**Instructions to follow:** Extract, verbatim, all lines starting at the one containing "cyan 2x2 brick" and ending with the final line of the listing, and no others.

___ Data section ___

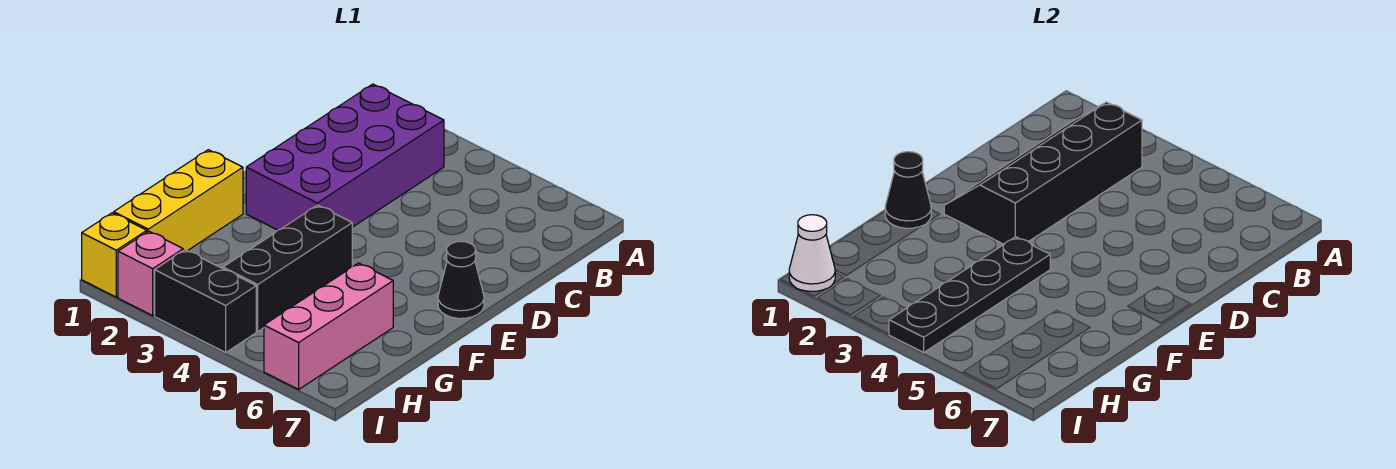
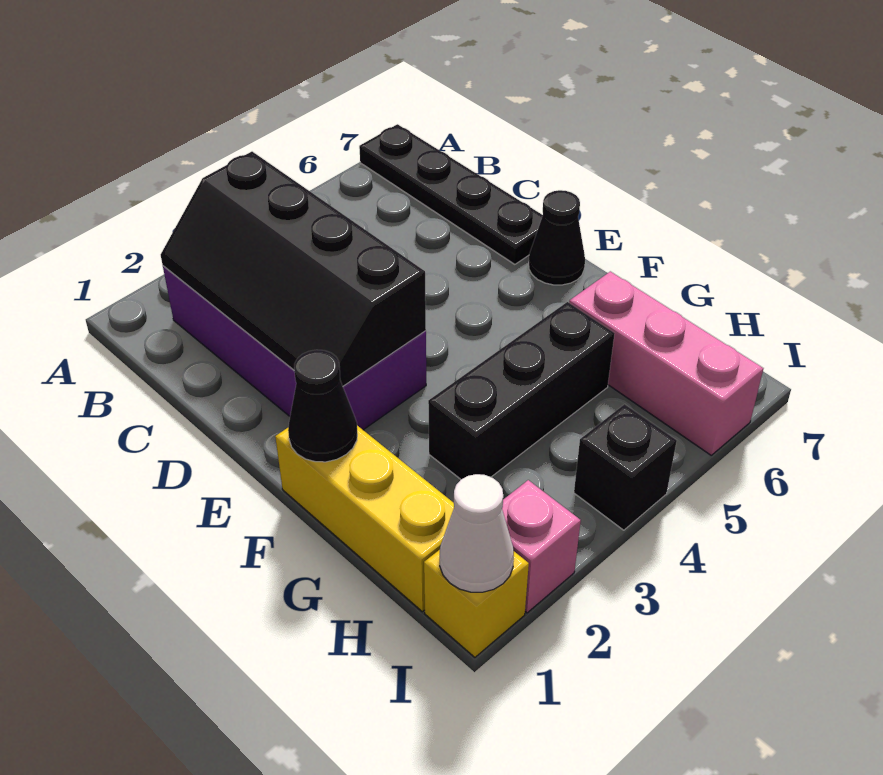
black 1x3 brick [223,205,352,331] -> black 1x3 brick turned to [428,302,615,479]
black 1x4 plate [889,237,1050,353] -> black 1x4 plate moved to [359,124,543,264]
black 1x2 brick [155,250,256,353] -> black 1x1 brick [574,404,677,530]

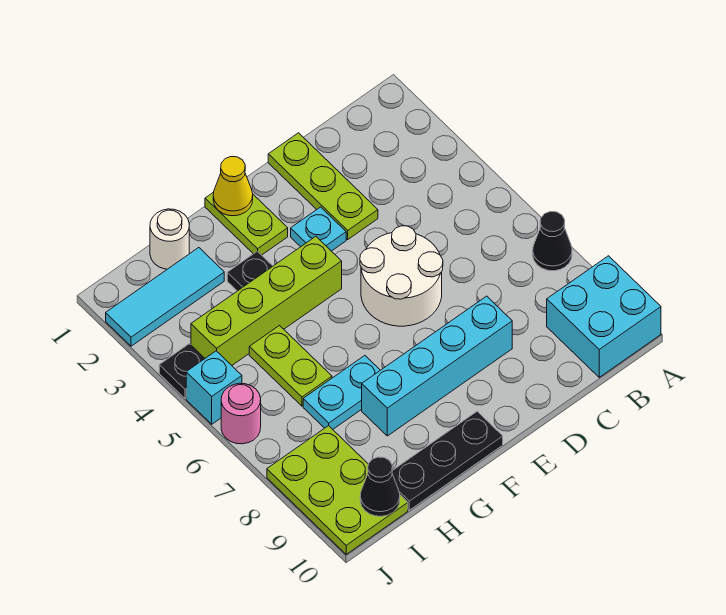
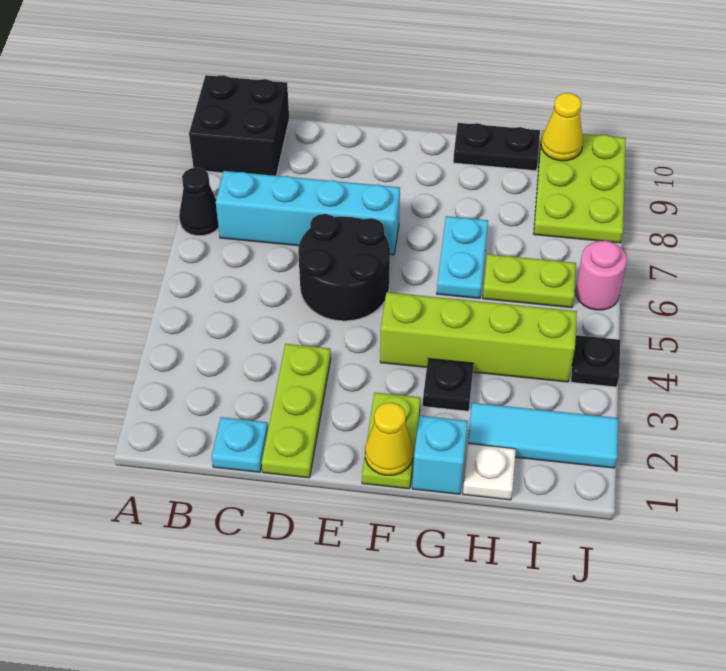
cyan 2x2 brick [547,256,661,377] -> black 2x2 brick [189,75,289,176]
white 2x2 round brick [360,226,443,326] -> black 2x2 round brick [298,214,390,321]
cyan 1x4 brick [362,296,512,436] -> cyan 1x4 brick moved to [216,171,400,255]
cyan 1x1 plate [291,207,346,251] -> cyan 1x1 plate moved to [212,417,268,472]
black 1x3 plate [392,411,503,510] -> black 1x2 plate [453,123,540,171]
cyan 1x2 plate [303,356,380,429] -> cyan 1x2 plate turned to [437,216,488,298]
white 1x1 round brick [150,209,189,269] -> white 1x1 plate [463,444,516,500]
lime 1x2 plate [249,326,332,406] -> lime 1x2 plate turned to [483,254,576,308]
black 1x1 cone [360,457,400,516] -> yellow 1x1 cone [541,93,583,161]
cyan 1x1 brick [186,351,242,424] -> cyan 1x1 brick moved to [412,416,468,494]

___

**Worked solution:**
cyan 2x2 brick [547,256,661,377] -> black 2x2 brick [189,75,289,176]
white 2x2 round brick [360,226,443,326] -> black 2x2 round brick [298,214,390,321]
cyan 1x4 brick [362,296,512,436] -> cyan 1x4 brick moved to [216,171,400,255]
cyan 1x1 plate [291,207,346,251] -> cyan 1x1 plate moved to [212,417,268,472]
black 1x3 plate [392,411,503,510] -> black 1x2 plate [453,123,540,171]
cyan 1x2 plate [303,356,380,429] -> cyan 1x2 plate turned to [437,216,488,298]
white 1x1 round brick [150,209,189,269] -> white 1x1 plate [463,444,516,500]
lime 1x2 plate [249,326,332,406] -> lime 1x2 plate turned to [483,254,576,308]
black 1x1 cone [360,457,400,516] -> yellow 1x1 cone [541,93,583,161]
cyan 1x1 brick [186,351,242,424] -> cyan 1x1 brick moved to [412,416,468,494]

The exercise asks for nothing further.